(Records from a data source)
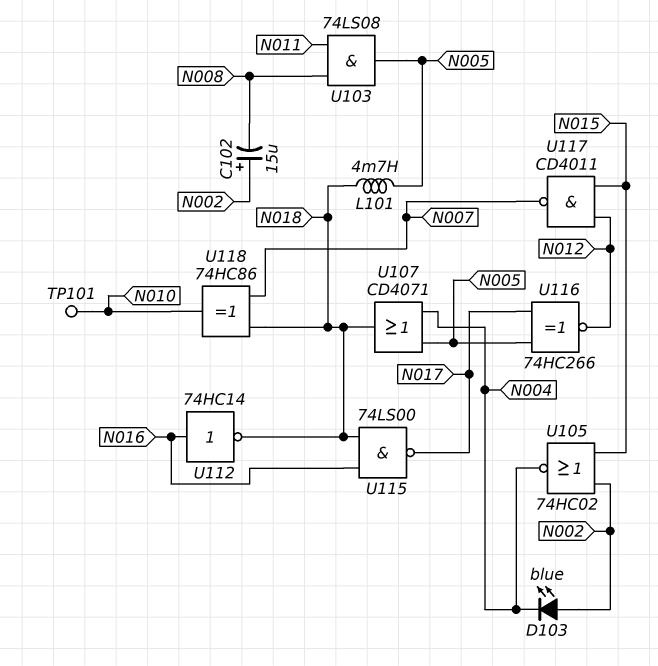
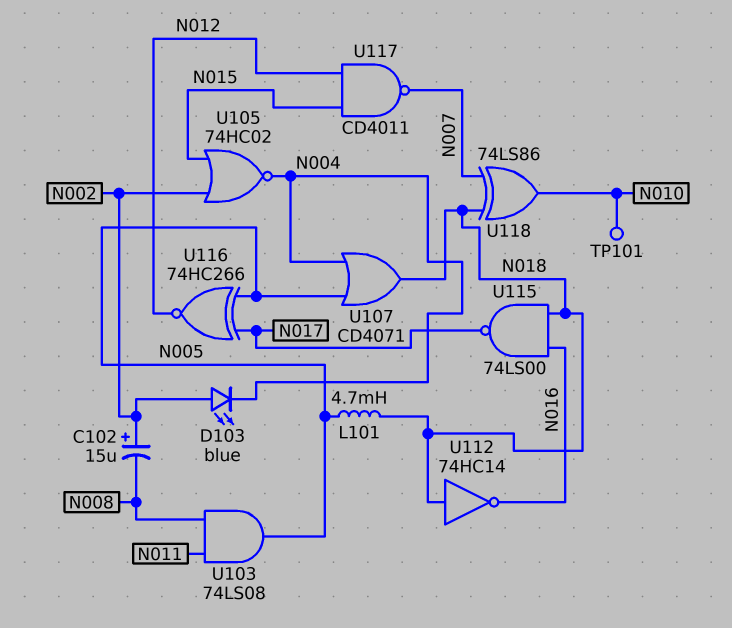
U112: NOT 74HC14 (in N016, out N018) -> NOT 74HC14 (in N018, out N016)
U118: XOR 74HC86 (in N007, in N018, out N010) -> XOR 74LS86 (in N007, in N018, out N010)

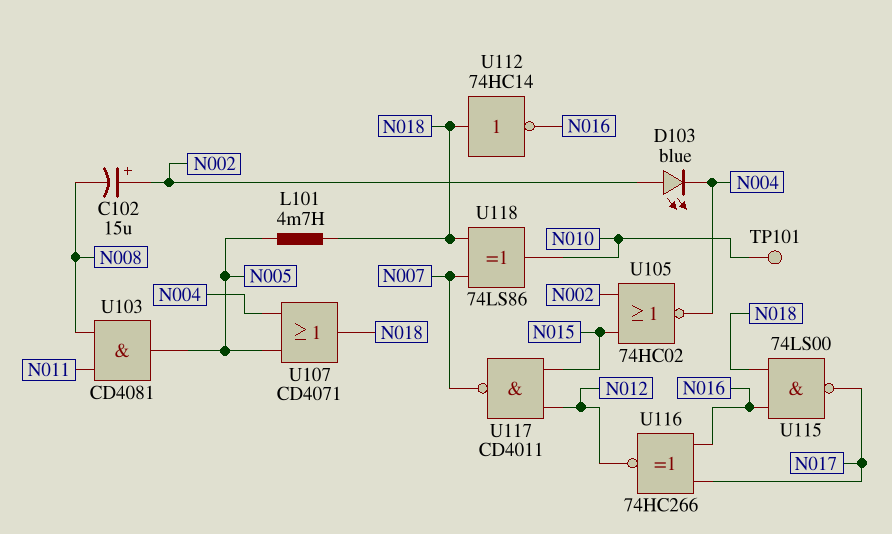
U103: AND 74LS08 (in N008, in N011, out N005) -> AND CD4081 (in N008, in N011, out N005)
U116: XNOR 74HC266 (in N005, in N017, out N012) -> XNOR 74HC266 (in N016, in N017, out N012)

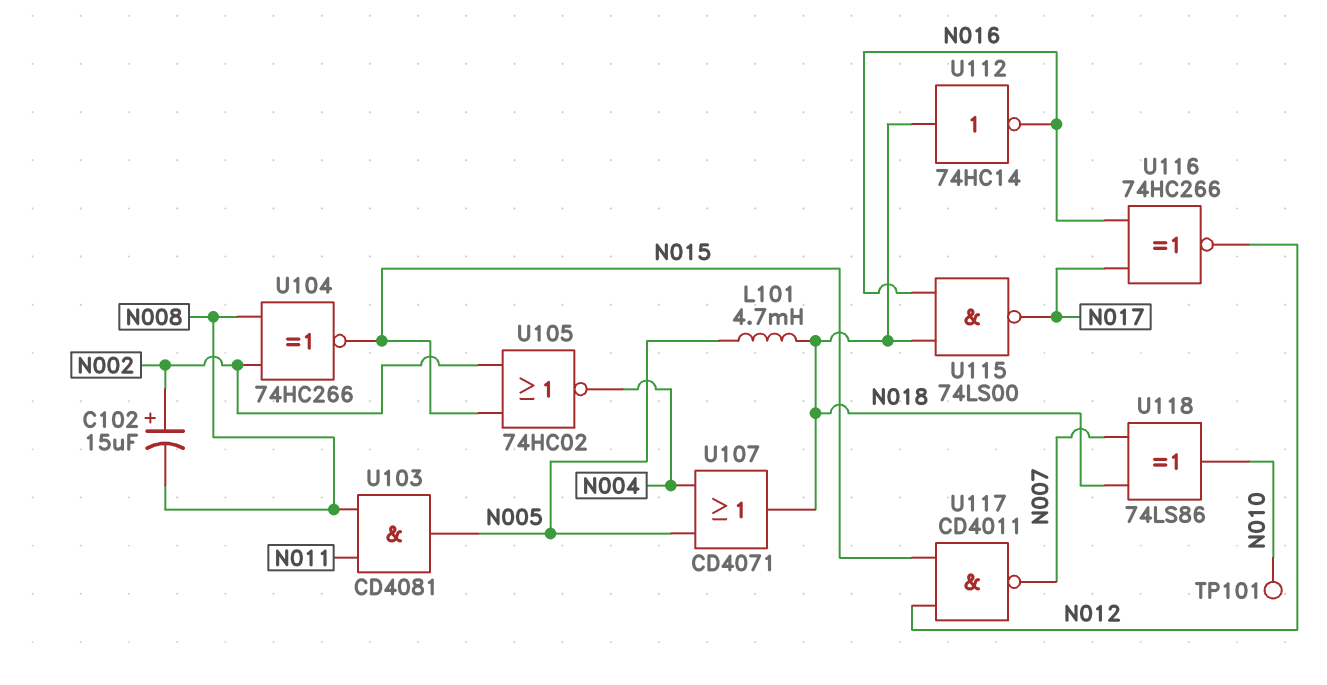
D103: LED blue (A N002, K N004) -> none
U104: none -> XNOR 74HC266 (in N002, in N008, out N015)

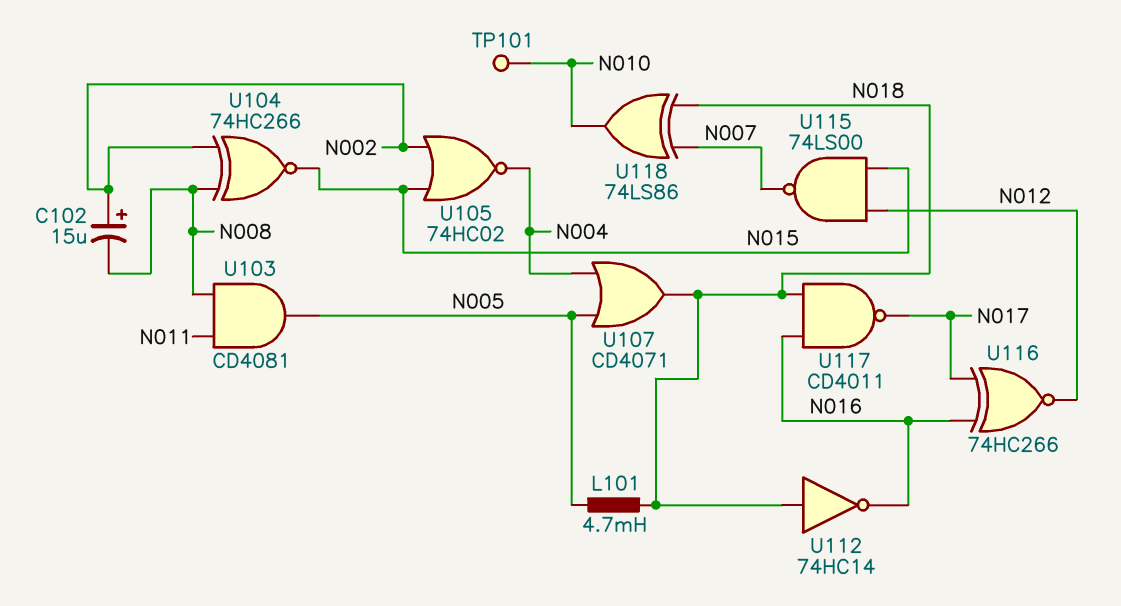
U115: NAND 74LS00 (in N016, in N018, out N017) -> NAND 74LS00 (in N012, in N015, out N007)
U117: NAND CD4011 (in N012, in N015, out N007) -> NAND CD4011 (in N016, in N018, out N017)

Assignment:
Exactly restate the lines from the one holding "D103: LED blue (A N002, K N004) -> none" to the final line of the records above, including both and excluding pictures.

Result of this task:
D103: LED blue (A N002, K N004) -> none
U104: none -> XNOR 74HC266 (in N002, in N008, out N015)

U115: NAND 74LS00 (in N016, in N018, out N017) -> NAND 74LS00 (in N012, in N015, out N007)
U117: NAND CD4011 (in N012, in N015, out N007) -> NAND CD4011 (in N016, in N018, out N017)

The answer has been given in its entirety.